===== DATA RECORDS
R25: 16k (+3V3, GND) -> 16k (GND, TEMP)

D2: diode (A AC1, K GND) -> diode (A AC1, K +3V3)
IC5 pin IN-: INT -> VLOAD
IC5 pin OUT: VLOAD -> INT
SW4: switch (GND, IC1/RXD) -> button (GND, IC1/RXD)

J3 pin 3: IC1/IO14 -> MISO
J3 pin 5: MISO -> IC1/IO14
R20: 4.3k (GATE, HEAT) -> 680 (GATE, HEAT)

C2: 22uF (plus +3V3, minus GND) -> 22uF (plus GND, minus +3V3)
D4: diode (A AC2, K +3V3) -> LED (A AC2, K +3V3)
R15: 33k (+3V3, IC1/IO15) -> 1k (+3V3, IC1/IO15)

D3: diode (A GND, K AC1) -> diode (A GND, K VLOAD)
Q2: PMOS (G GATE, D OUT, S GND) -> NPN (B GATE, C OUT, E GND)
==========
===== DATA RECORDS
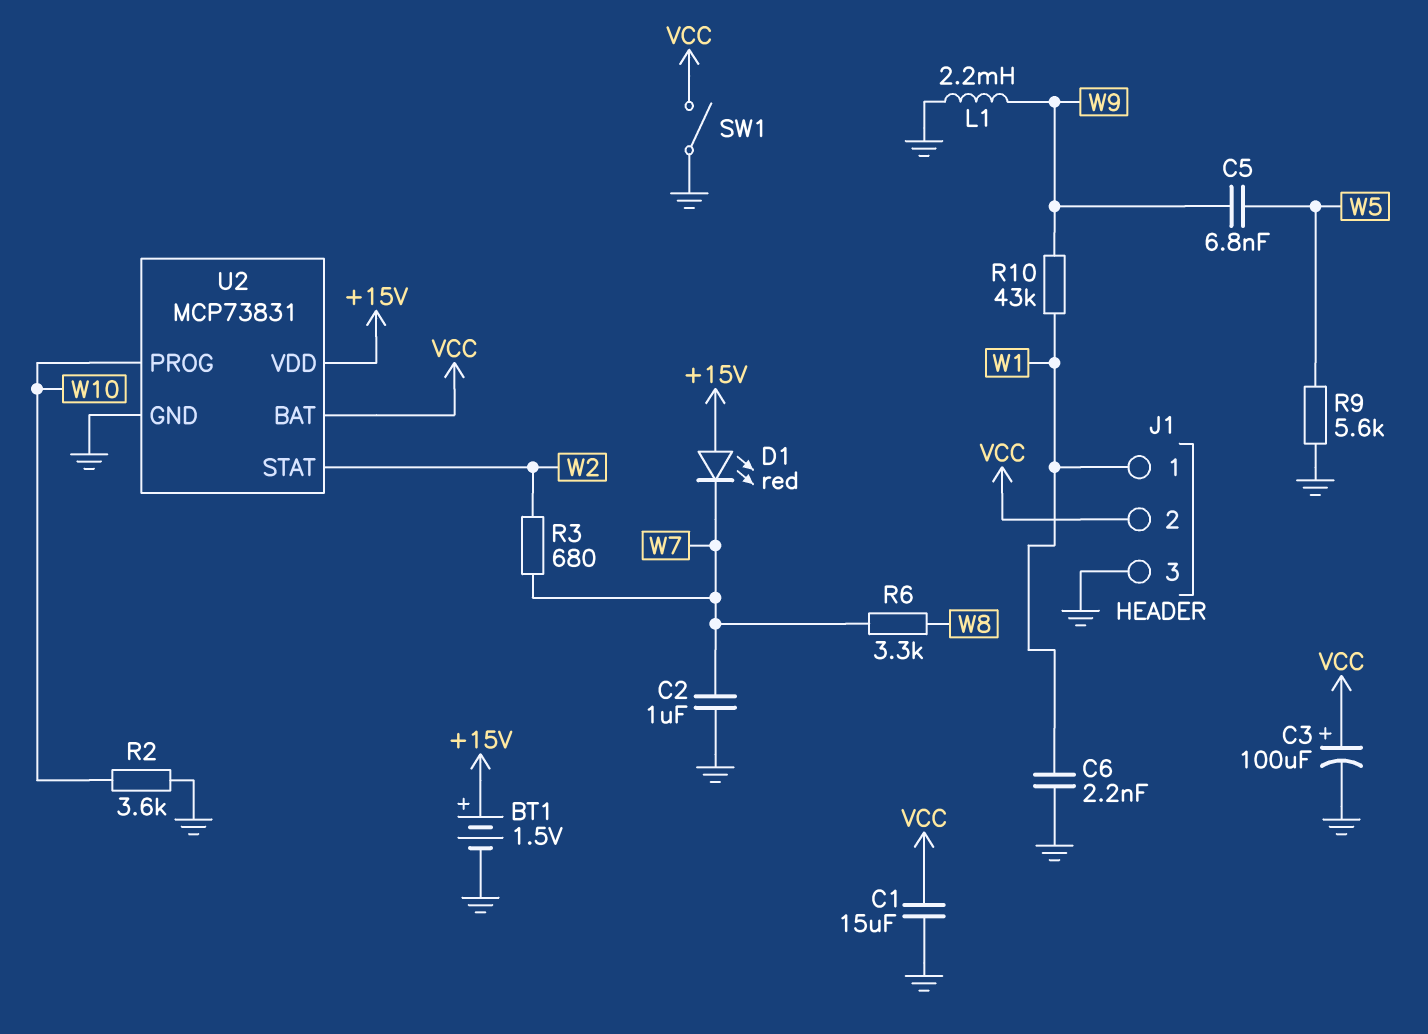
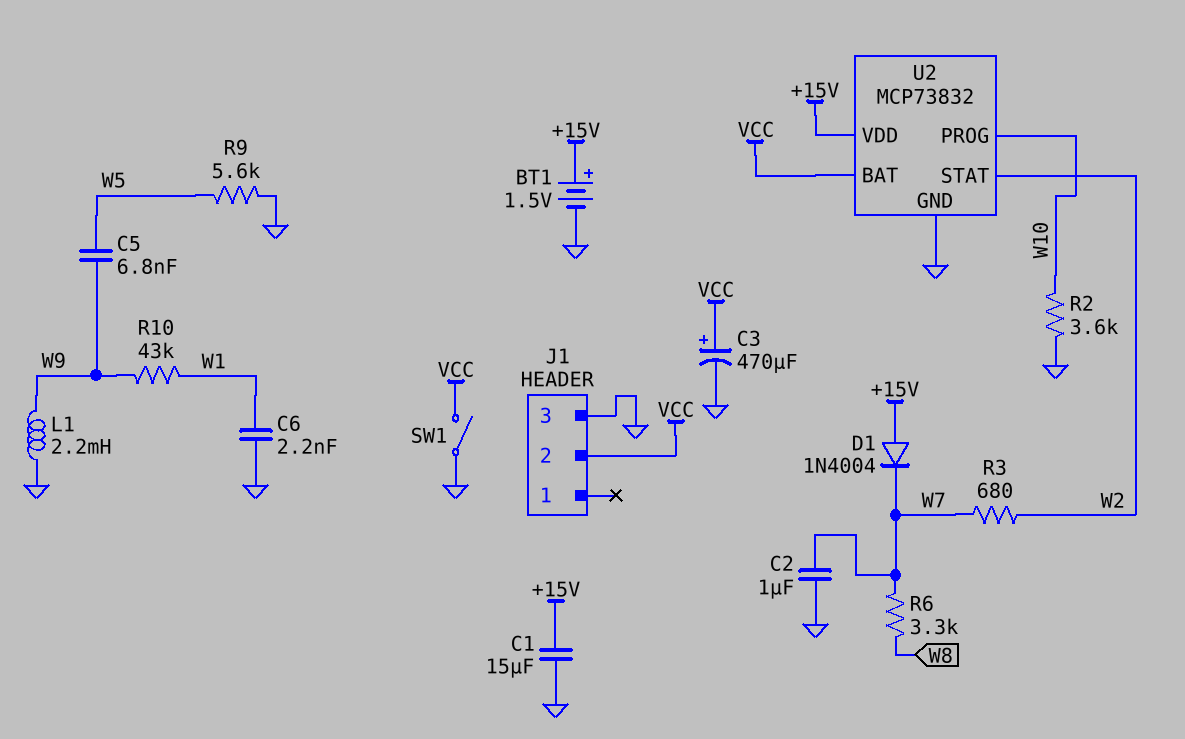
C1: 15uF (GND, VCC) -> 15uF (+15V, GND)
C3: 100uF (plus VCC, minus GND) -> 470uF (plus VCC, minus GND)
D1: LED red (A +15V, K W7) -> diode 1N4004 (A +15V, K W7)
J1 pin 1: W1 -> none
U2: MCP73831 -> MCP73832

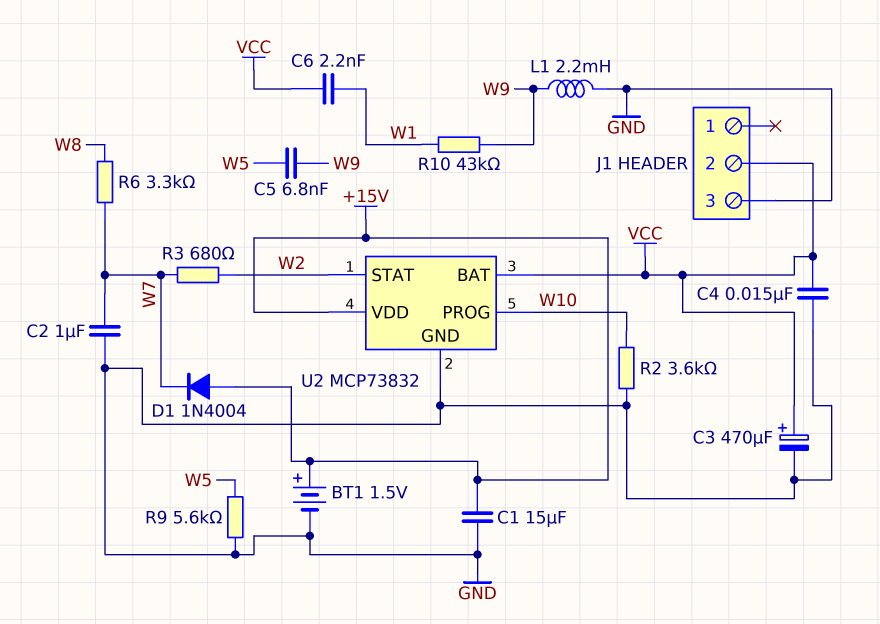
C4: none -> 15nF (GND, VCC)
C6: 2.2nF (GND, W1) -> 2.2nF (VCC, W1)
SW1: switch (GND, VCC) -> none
==========
## WORK ORDER
Scan the entries above for the line containing "R25: 16k (+3V3, GND) -> 16k (GND, TEMP)", and copy it and all lines after it exactly, down to and including the line containing "Q2: PMOS (G".

## RESPONSE AREA
R25: 16k (+3V3, GND) -> 16k (GND, TEMP)

D2: diode (A AC1, K GND) -> diode (A AC1, K +3V3)
IC5 pin IN-: INT -> VLOAD
IC5 pin OUT: VLOAD -> INT
SW4: switch (GND, IC1/RXD) -> button (GND, IC1/RXD)

J3 pin 3: IC1/IO14 -> MISO
J3 pin 5: MISO -> IC1/IO14
R20: 4.3k (GATE, HEAT) -> 680 (GATE, HEAT)

C2: 22uF (plus +3V3, minus GND) -> 22uF (plus GND, minus +3V3)
D4: diode (A AC2, K +3V3) -> LED (A AC2, K +3V3)
R15: 33k (+3V3, IC1/IO15) -> 1k (+3V3, IC1/IO15)

D3: diode (A GND, K AC1) -> diode (A GND, K VLOAD)
Q2: PMOS (G GATE, D OUT, S GND) -> NPN (B GATE, C OUT, E GND)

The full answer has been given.